▶ What to do
Here are the records. Write out exactly the lines between the one holding "brown car: 2 -> 1" and the one holding "yellow car: 2 -> 1", inclusive.

▶ Records for the task
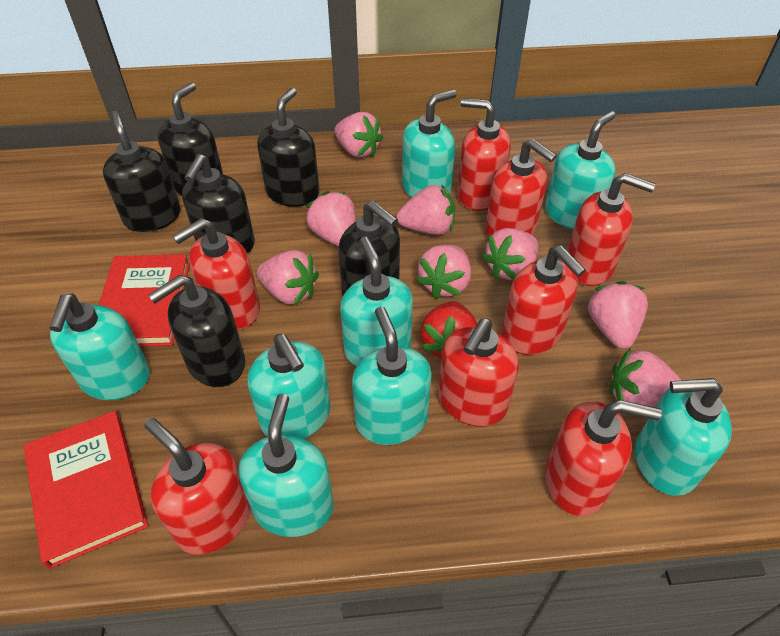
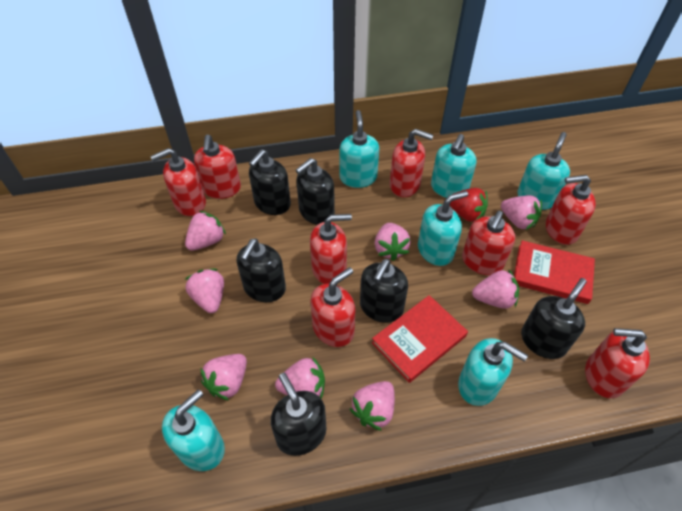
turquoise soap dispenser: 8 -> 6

==

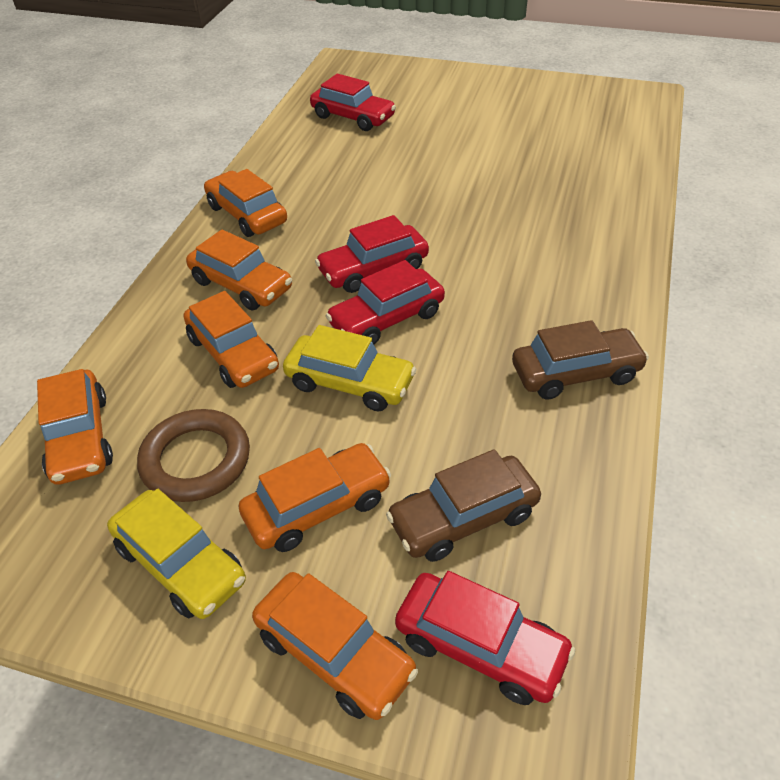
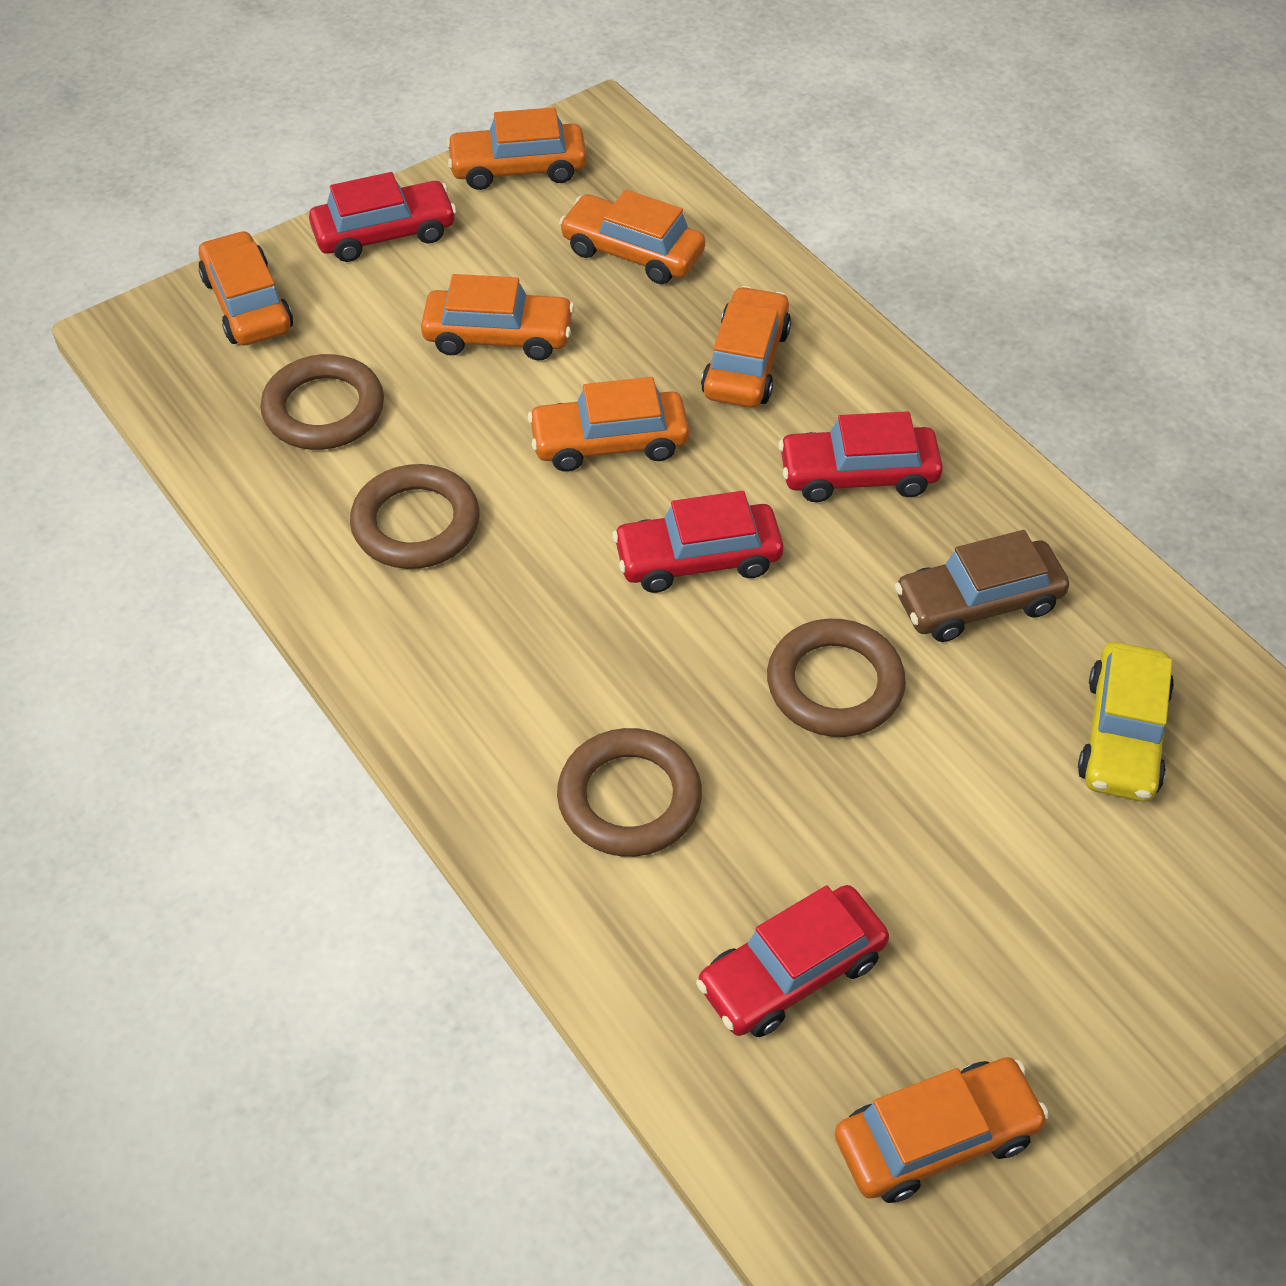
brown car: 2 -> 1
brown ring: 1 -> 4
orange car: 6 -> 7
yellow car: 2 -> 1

* * *

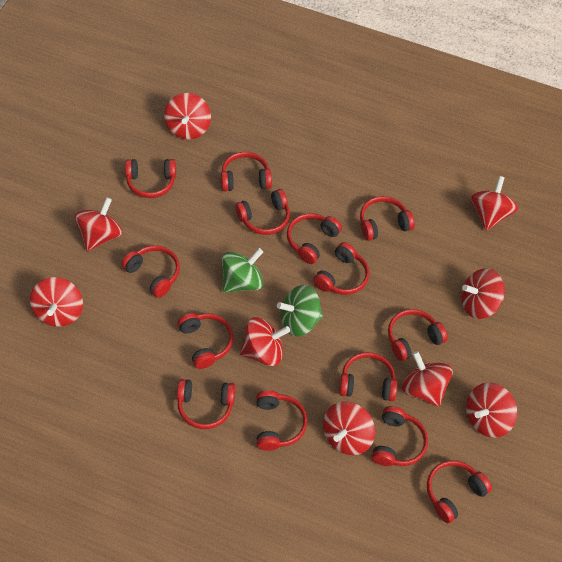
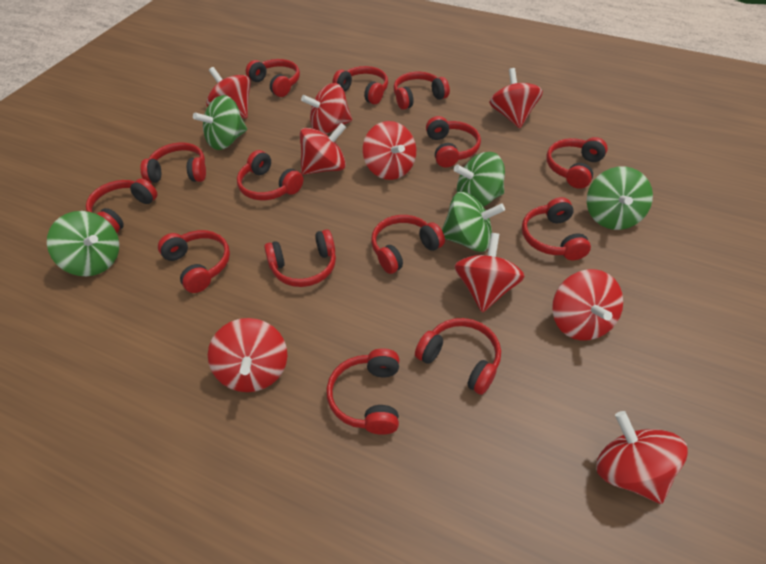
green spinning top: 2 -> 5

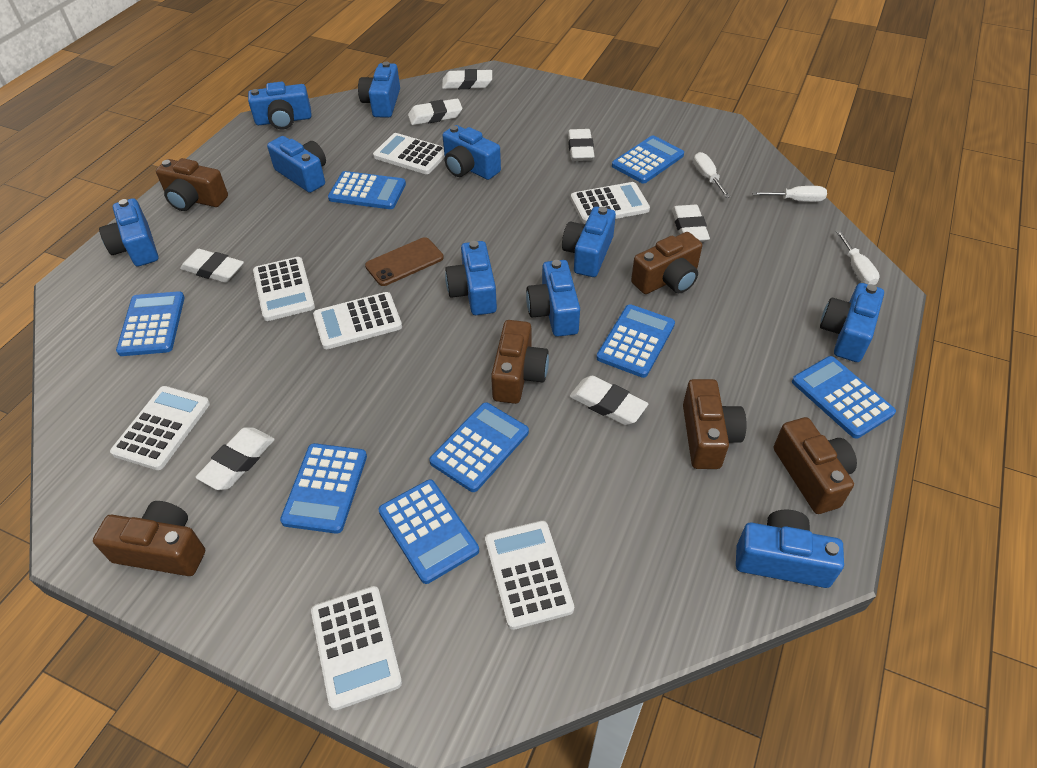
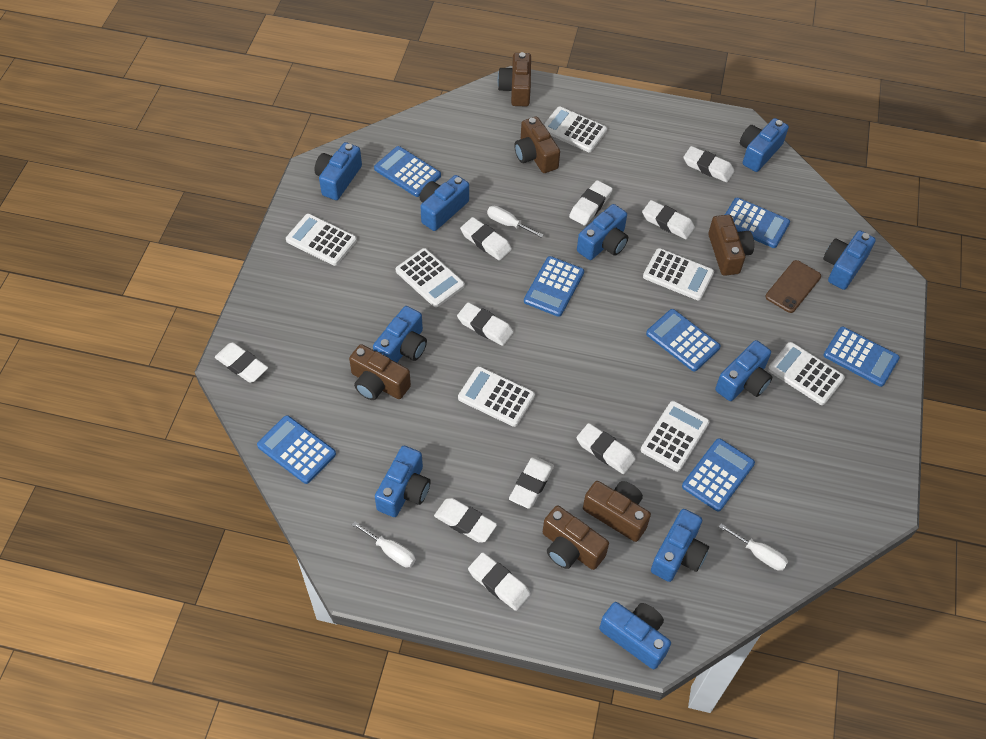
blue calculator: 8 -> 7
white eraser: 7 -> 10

▶ Output of the exercise
brown car: 2 -> 1
brown ring: 1 -> 4
orange car: 6 -> 7
yellow car: 2 -> 1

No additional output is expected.